Description of the task:
Your response should be an exact reproduction of the data below, beginning at the line containing "C101: 3.3uF (plus" and ending with the final line.

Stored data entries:
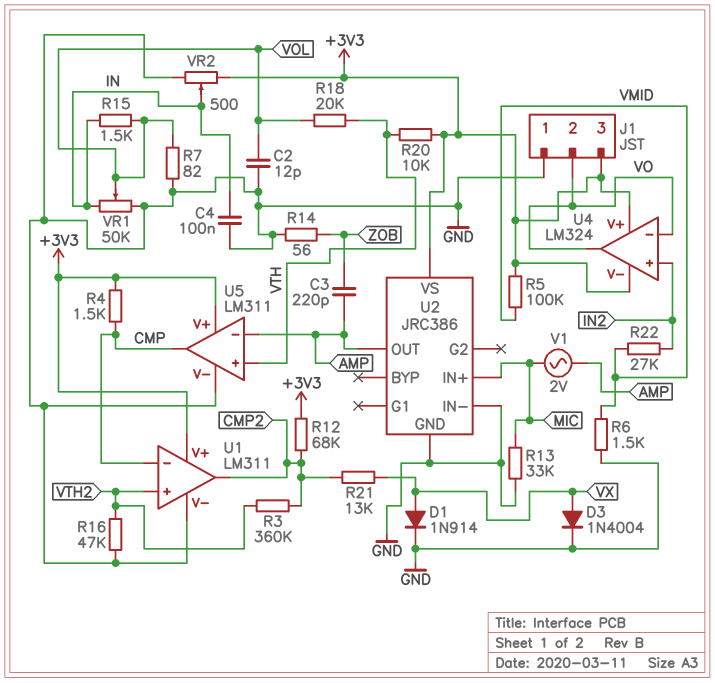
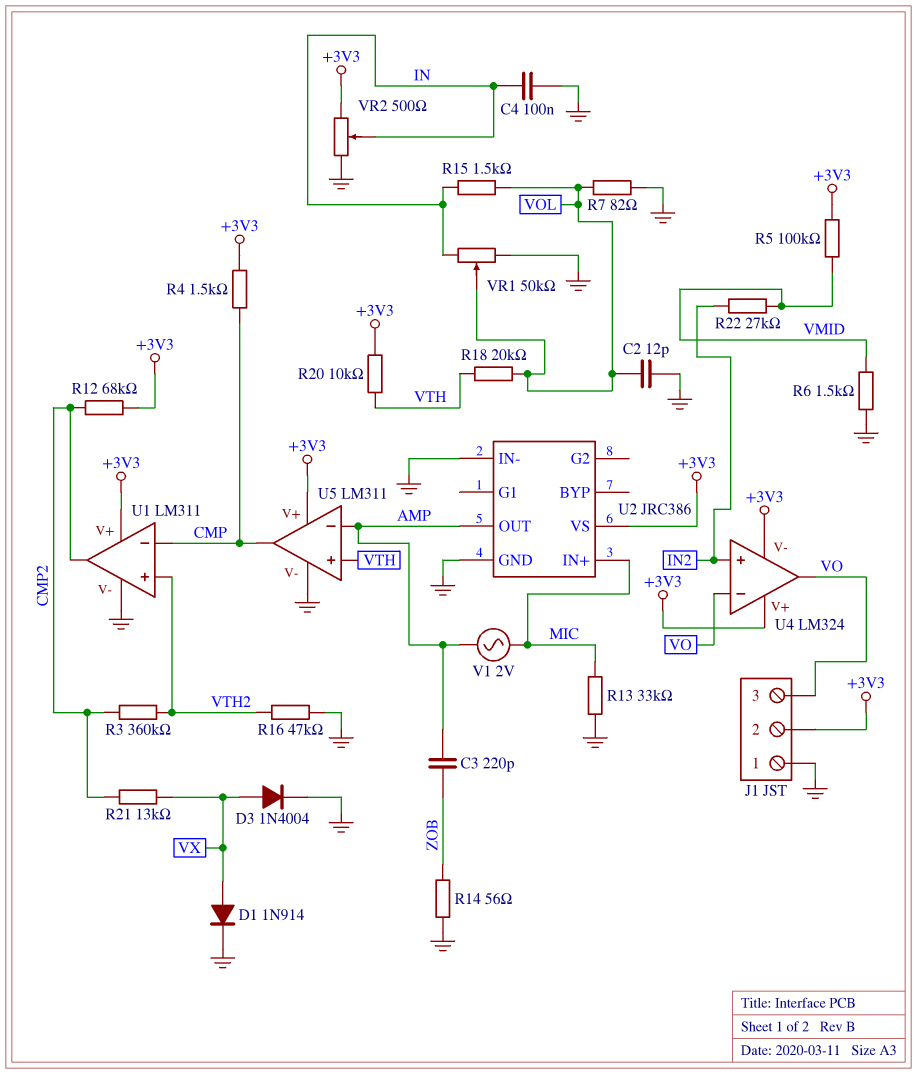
J1 pin 2: VO -> +3V3
J1 pin 3: +3V3 -> VO

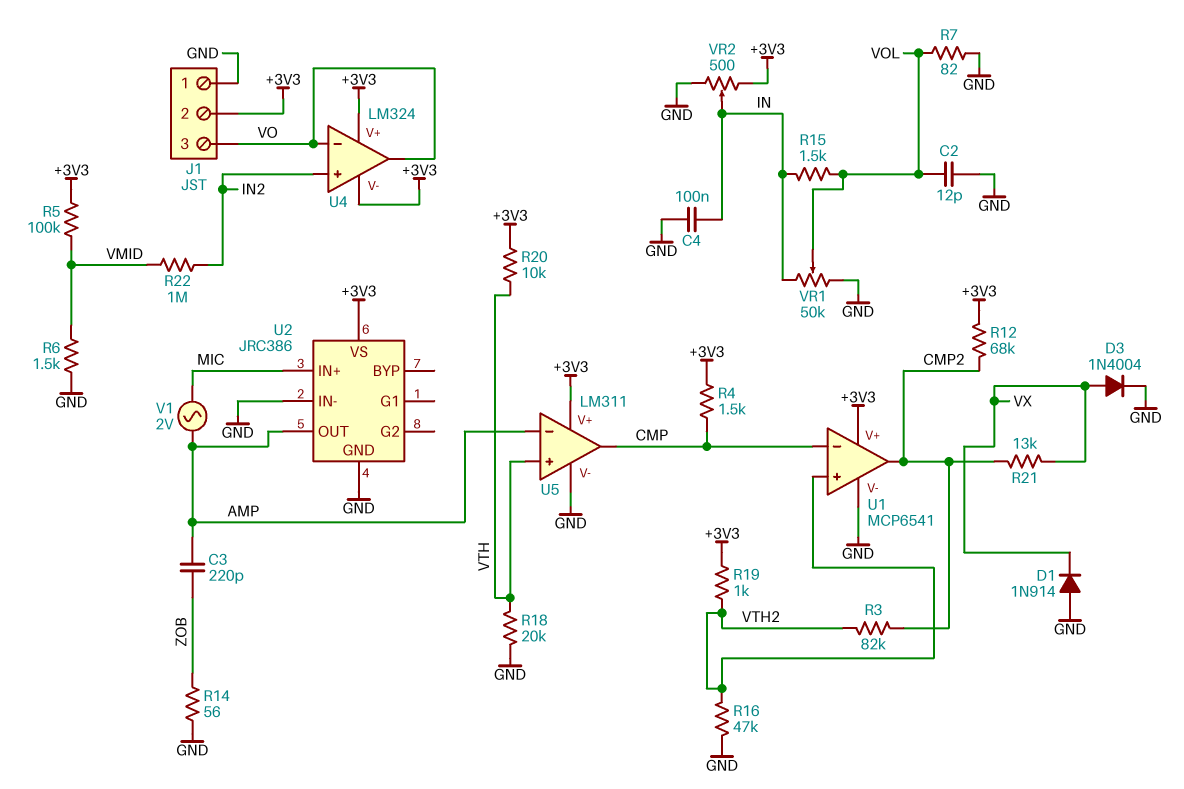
D1: diode 1N914 (A VX, K GND) -> diode 1N914 (A GND, K VX)
R3: 360k (CMP2, VTH2) -> 82k (CMP2, VTH2)
R13: 33k (GND, MIC) -> none
R18: 20k (VOL, VTH) -> 20k (GND, VTH)
R19: none -> 1k (+3V3, VTH2)
R22: 27k (IN2, VMID) -> 1M (IN2, VMID)
U1: LM311 -> MCP6541

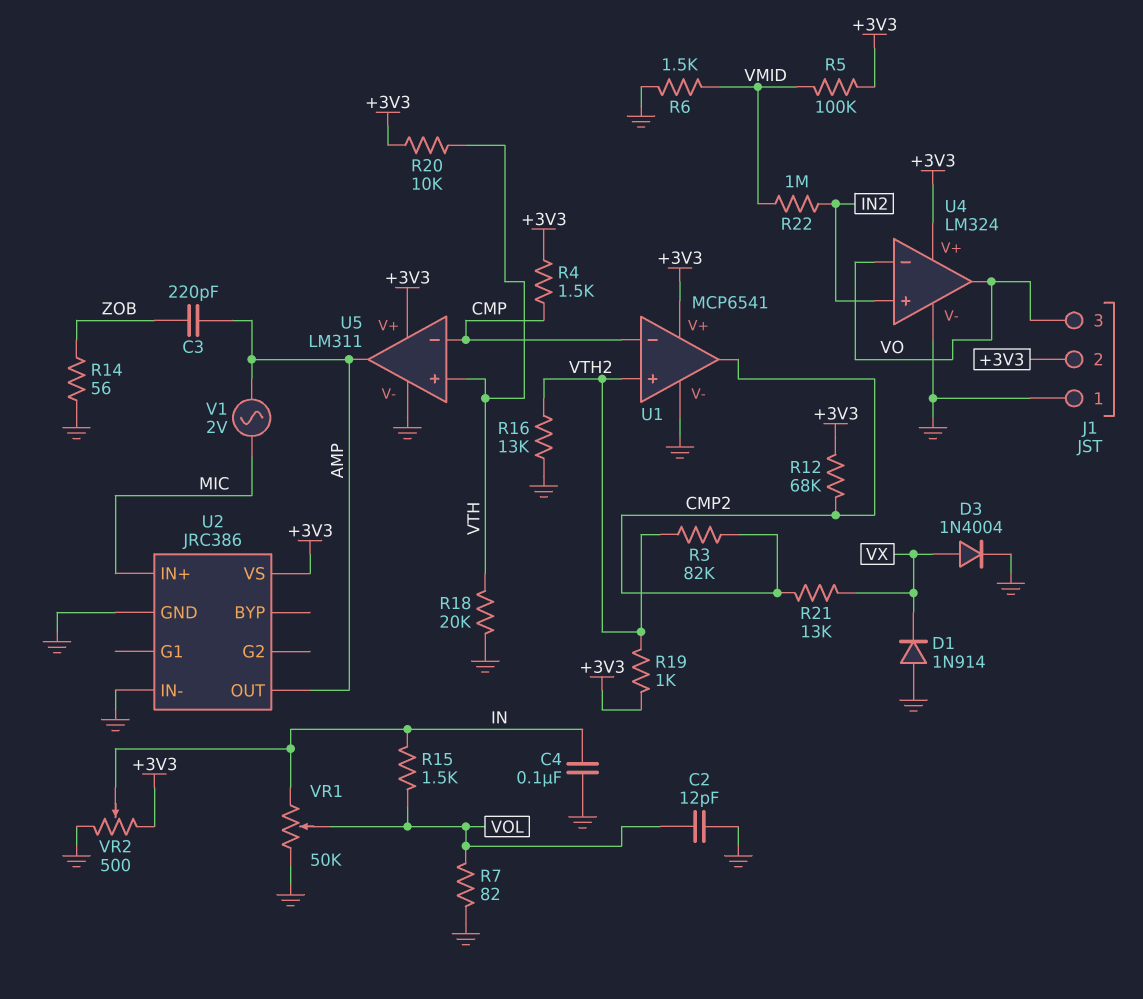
R16: 47k (GND, VTH2) -> 13k (GND, VTH2)
U4 pin V-: +3V3 -> GND
U5 pin in-: AMP -> CMP
U5 pin out: CMP -> AMP

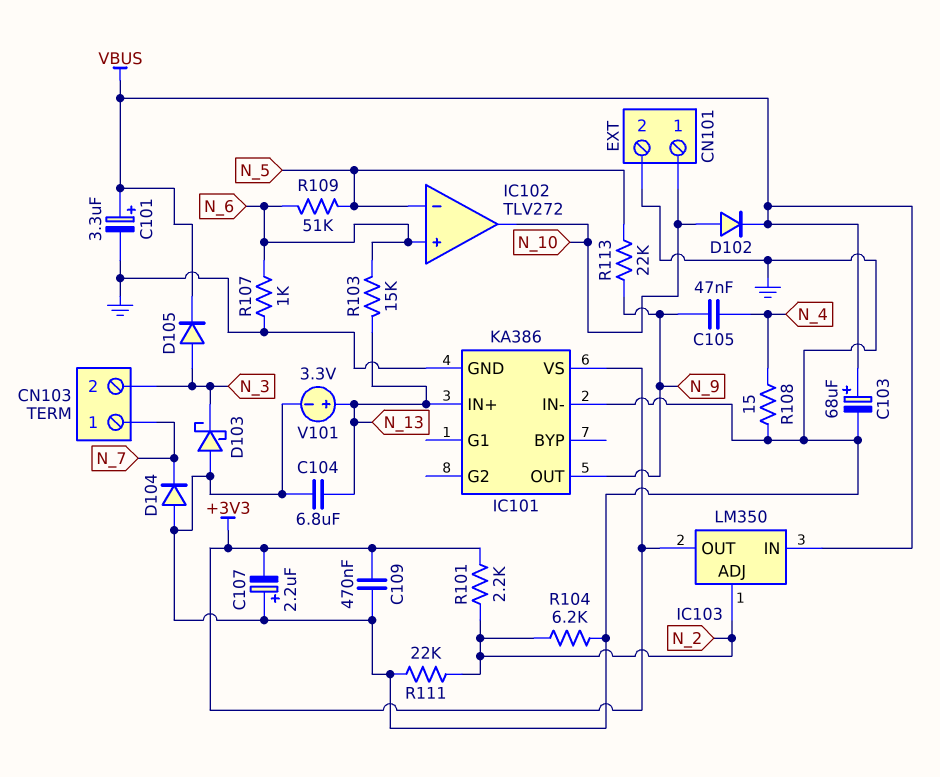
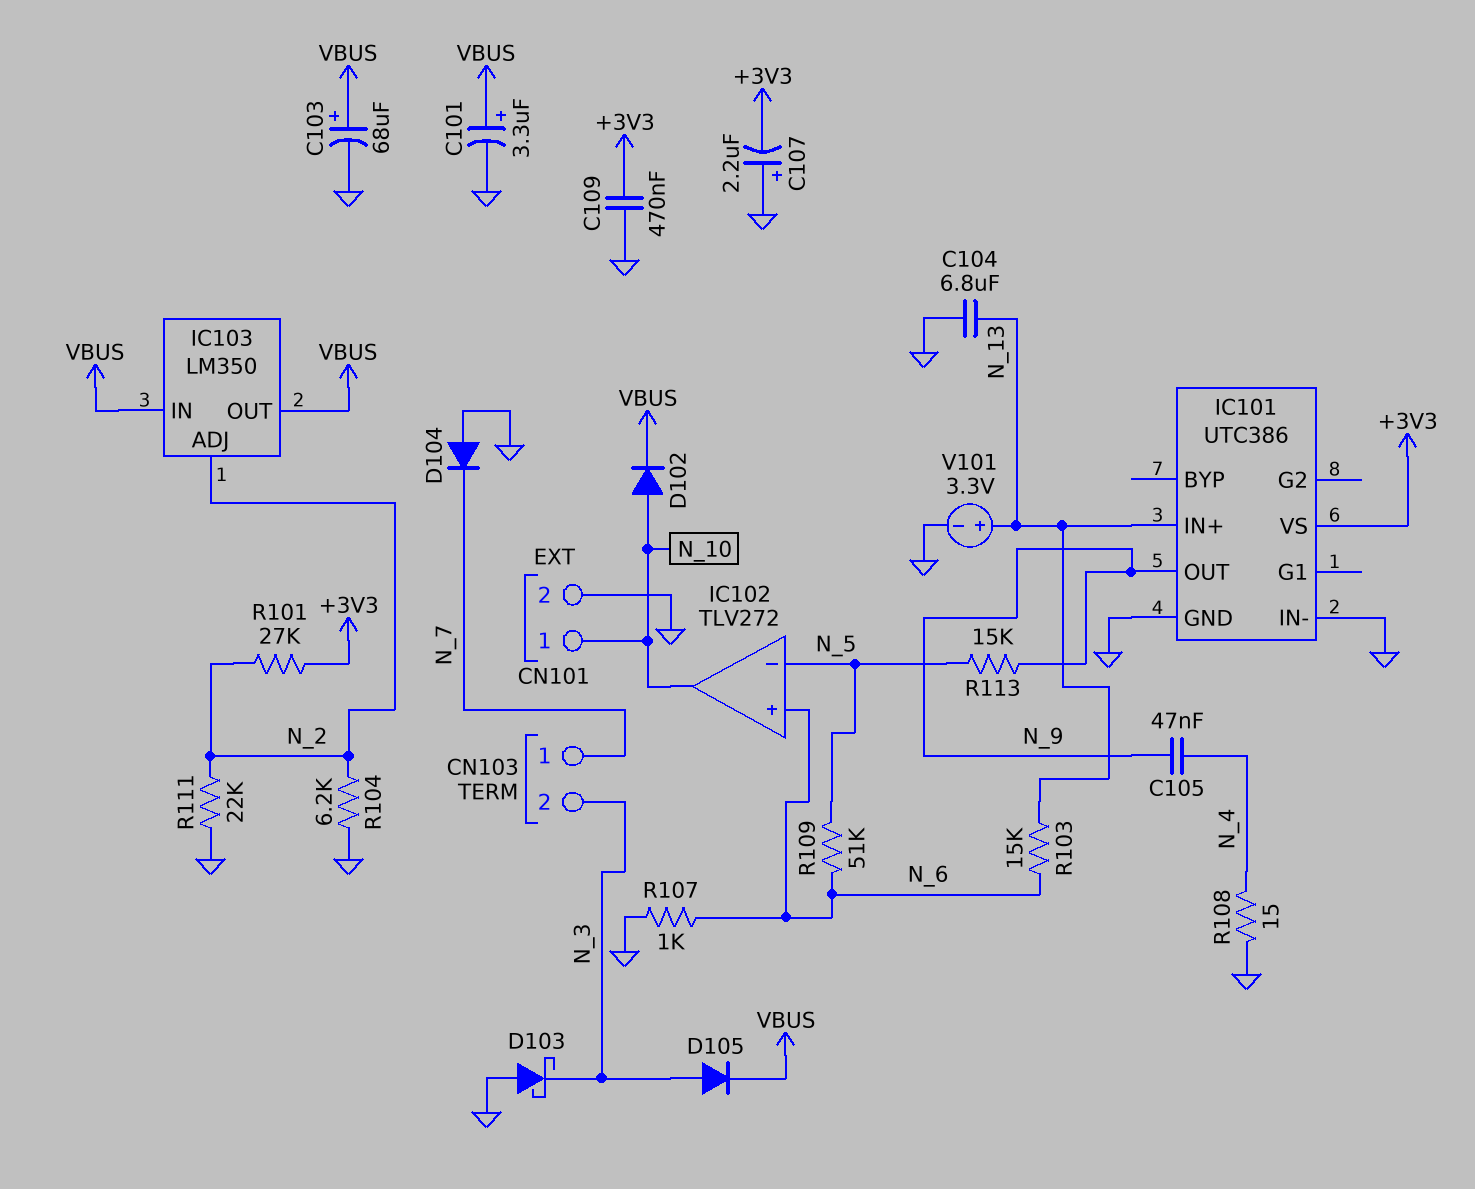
IC101: KA386 -> UTC386
IC103 pin OUT: +3V3 -> VBUS
R101: 2.2k (+3V3, N_2) -> 27k (+3V3, N_2)
R113: 22k (N_5, N_9) -> 15k (N_5, N_9)

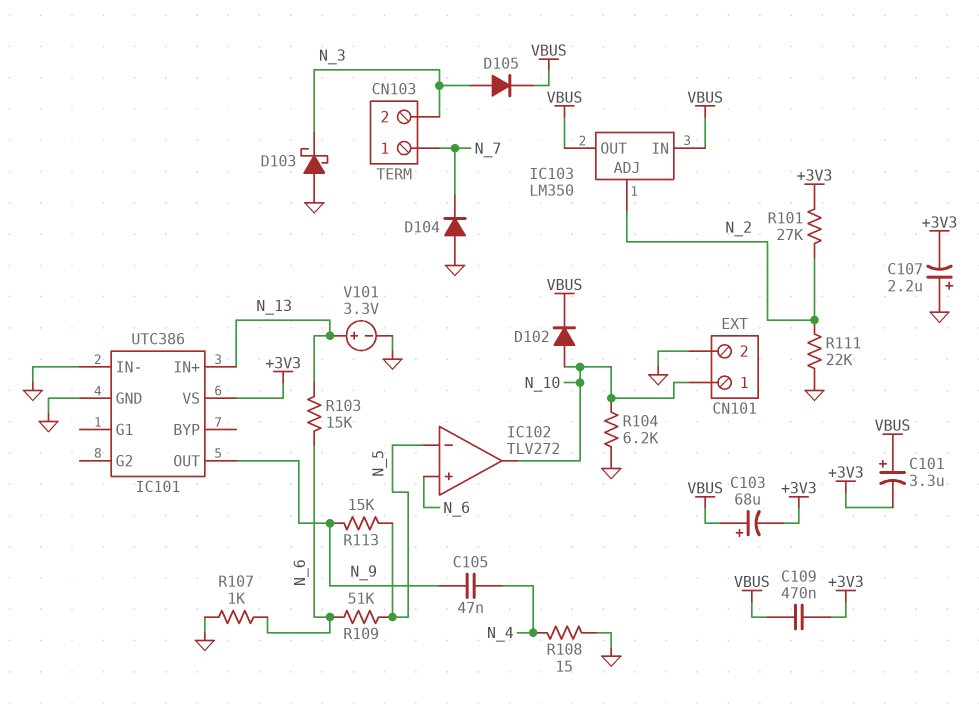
C101: 3.3uF (plus VBUS, minus GND) -> 3.3uF (plus VBUS, minus +3V3)
C103: 68uF (plus VBUS, minus GND) -> 68uF (plus VBUS, minus +3V3)
C104: 6.8uF (GND, N_13) -> none
C109: 470nF (+3V3, GND) -> 470nF (+3V3, VBUS)
R104: 6.2k (GND, N_2) -> 6.2k (GND, N_10)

Solution to this task:
C101: 3.3uF (plus VBUS, minus GND) -> 3.3uF (plus VBUS, minus +3V3)
C103: 68uF (plus VBUS, minus GND) -> 68uF (plus VBUS, minus +3V3)
C104: 6.8uF (GND, N_13) -> none
C109: 470nF (+3V3, GND) -> 470nF (+3V3, VBUS)
R104: 6.2k (GND, N_2) -> 6.2k (GND, N_10)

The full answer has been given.